Two-scene object counts:
•••••

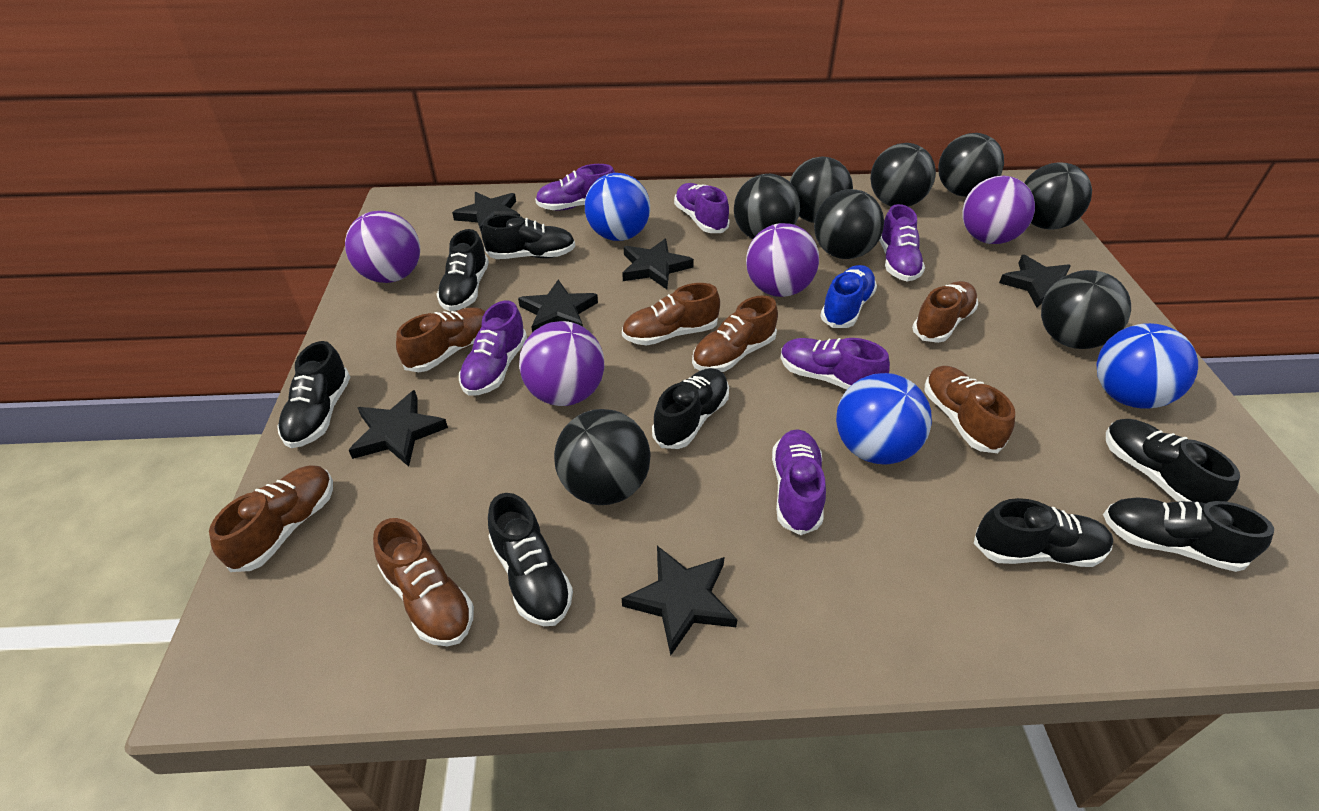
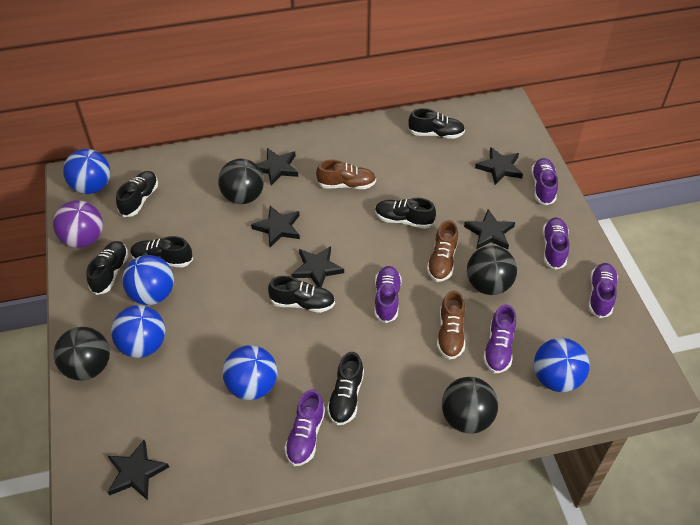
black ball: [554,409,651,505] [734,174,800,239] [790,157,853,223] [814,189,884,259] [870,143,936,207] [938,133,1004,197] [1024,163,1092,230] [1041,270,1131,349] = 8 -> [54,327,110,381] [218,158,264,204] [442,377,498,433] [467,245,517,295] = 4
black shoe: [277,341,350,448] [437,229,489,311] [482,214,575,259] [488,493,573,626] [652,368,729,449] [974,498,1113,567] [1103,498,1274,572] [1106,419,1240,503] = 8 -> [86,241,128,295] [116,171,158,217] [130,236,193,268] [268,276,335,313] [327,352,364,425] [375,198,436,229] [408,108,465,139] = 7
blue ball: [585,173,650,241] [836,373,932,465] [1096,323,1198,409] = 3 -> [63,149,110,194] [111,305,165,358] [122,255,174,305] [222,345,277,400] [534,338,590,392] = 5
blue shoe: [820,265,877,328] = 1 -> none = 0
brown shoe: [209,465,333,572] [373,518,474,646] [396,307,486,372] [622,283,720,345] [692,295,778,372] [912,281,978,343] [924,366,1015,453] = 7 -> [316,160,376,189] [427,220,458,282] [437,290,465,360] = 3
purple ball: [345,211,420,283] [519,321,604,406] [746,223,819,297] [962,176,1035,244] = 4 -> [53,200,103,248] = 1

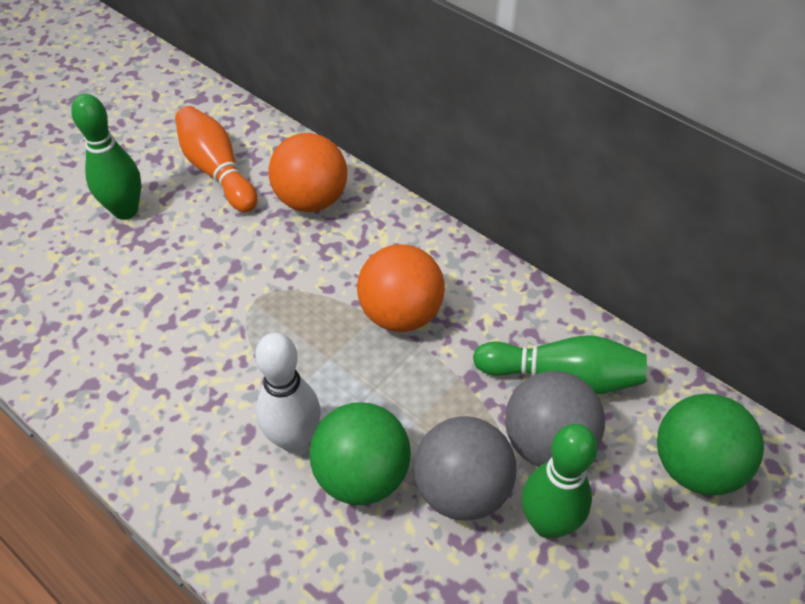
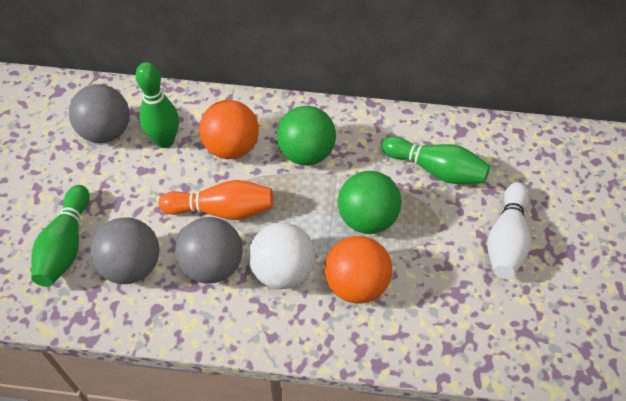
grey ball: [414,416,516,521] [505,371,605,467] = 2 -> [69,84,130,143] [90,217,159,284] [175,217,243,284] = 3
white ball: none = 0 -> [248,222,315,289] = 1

•••••

**Exercise**
Lines above holding "blue": give their count, nothing more.

**Solved problem**
2